(Colored object listings)
* * * * * * * * *
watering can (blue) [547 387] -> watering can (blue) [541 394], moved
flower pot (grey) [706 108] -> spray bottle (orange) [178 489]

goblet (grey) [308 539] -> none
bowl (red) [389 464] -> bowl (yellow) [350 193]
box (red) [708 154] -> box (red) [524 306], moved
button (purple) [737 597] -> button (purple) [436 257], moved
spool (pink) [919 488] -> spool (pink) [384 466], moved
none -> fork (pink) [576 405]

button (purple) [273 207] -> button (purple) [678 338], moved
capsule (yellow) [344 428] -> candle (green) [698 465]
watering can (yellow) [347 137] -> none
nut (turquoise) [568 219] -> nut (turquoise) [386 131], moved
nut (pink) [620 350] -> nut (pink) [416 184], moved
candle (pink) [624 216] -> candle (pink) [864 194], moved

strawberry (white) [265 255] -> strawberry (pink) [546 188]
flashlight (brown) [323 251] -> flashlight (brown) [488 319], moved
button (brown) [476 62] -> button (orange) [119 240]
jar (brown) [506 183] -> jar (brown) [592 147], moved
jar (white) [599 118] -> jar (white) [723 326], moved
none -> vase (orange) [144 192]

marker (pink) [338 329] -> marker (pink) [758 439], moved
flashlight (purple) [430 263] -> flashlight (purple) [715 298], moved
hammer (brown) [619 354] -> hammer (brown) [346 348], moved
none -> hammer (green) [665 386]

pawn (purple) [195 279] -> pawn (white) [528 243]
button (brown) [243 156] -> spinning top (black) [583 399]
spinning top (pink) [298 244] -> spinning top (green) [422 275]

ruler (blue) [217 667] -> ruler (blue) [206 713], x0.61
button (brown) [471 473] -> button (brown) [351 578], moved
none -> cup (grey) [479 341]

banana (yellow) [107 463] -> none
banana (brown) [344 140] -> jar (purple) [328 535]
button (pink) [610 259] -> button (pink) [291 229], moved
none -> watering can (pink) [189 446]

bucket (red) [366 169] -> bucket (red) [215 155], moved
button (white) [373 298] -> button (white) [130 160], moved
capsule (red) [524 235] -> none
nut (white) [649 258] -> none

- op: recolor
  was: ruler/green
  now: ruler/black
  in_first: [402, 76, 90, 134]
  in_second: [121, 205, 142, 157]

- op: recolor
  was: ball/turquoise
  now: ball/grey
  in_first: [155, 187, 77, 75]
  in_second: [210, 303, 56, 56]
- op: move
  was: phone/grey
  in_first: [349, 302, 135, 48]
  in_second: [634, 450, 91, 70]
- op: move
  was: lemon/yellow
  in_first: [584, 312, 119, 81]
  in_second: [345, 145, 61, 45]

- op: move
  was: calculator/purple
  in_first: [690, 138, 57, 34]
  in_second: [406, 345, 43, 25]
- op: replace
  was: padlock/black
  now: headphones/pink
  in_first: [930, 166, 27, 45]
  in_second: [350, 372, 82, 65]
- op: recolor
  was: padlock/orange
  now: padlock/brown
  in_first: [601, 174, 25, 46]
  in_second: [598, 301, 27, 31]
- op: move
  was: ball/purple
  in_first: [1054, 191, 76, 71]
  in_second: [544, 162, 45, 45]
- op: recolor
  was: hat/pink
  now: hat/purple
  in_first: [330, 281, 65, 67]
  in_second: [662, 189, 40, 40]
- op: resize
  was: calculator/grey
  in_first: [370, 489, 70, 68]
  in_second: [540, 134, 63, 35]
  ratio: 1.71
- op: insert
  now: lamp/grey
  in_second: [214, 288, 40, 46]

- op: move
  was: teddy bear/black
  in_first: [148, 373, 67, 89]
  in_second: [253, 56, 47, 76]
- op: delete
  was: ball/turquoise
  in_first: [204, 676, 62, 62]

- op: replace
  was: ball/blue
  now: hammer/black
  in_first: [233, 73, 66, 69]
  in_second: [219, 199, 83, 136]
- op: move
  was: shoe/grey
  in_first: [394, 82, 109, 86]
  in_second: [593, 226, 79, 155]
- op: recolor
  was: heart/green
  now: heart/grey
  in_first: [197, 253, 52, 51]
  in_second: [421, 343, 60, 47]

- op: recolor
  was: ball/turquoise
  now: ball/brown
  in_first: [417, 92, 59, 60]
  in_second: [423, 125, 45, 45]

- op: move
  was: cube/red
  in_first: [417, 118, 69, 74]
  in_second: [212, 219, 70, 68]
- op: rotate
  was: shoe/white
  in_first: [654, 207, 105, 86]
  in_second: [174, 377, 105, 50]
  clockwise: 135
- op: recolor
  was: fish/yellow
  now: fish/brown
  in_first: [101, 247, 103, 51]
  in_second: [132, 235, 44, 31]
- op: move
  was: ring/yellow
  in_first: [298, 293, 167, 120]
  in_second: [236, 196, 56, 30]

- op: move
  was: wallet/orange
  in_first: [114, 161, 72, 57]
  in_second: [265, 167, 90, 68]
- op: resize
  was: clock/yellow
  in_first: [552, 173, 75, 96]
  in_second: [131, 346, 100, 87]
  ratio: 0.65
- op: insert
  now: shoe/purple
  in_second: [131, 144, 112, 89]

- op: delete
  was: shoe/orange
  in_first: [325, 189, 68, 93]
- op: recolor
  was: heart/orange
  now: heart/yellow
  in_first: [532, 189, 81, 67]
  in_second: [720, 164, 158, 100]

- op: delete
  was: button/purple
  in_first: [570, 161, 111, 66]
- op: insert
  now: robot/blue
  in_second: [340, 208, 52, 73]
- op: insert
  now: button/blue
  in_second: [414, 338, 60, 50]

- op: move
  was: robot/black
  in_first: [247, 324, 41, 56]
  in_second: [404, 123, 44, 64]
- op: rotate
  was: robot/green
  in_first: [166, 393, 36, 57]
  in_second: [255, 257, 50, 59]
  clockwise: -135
* * * * * * * * *
• _Work instructions_: Copy the lines above exactly, beginning at the line that has "was: heart/green" and stopping after the line that has "now: robot/blue", and omit the rest.

• _Output of the exercise_:
  was: heart/green
  now: heart/grey
  in_first: [197, 253, 52, 51]
  in_second: [421, 343, 60, 47]

- op: recolor
  was: ball/turquoise
  now: ball/brown
  in_first: [417, 92, 59, 60]
  in_second: [423, 125, 45, 45]

- op: move
  was: cube/red
  in_first: [417, 118, 69, 74]
  in_second: [212, 219, 70, 68]
- op: rotate
  was: shoe/white
  in_first: [654, 207, 105, 86]
  in_second: [174, 377, 105, 50]
  clockwise: 135
- op: recolor
  was: fish/yellow
  now: fish/brown
  in_first: [101, 247, 103, 51]
  in_second: [132, 235, 44, 31]
- op: move
  was: ring/yellow
  in_first: [298, 293, 167, 120]
  in_second: [236, 196, 56, 30]

- op: move
  was: wallet/orange
  in_first: [114, 161, 72, 57]
  in_second: [265, 167, 90, 68]
- op: resize
  was: clock/yellow
  in_first: [552, 173, 75, 96]
  in_second: [131, 346, 100, 87]
  ratio: 0.65
- op: insert
  now: shoe/purple
  in_second: [131, 144, 112, 89]

- op: delete
  was: shoe/orange
  in_first: [325, 189, 68, 93]
- op: recolor
  was: heart/orange
  now: heart/yellow
  in_first: [532, 189, 81, 67]
  in_second: [720, 164, 158, 100]

- op: delete
  was: button/purple
  in_first: [570, 161, 111, 66]
- op: insert
  now: robot/blue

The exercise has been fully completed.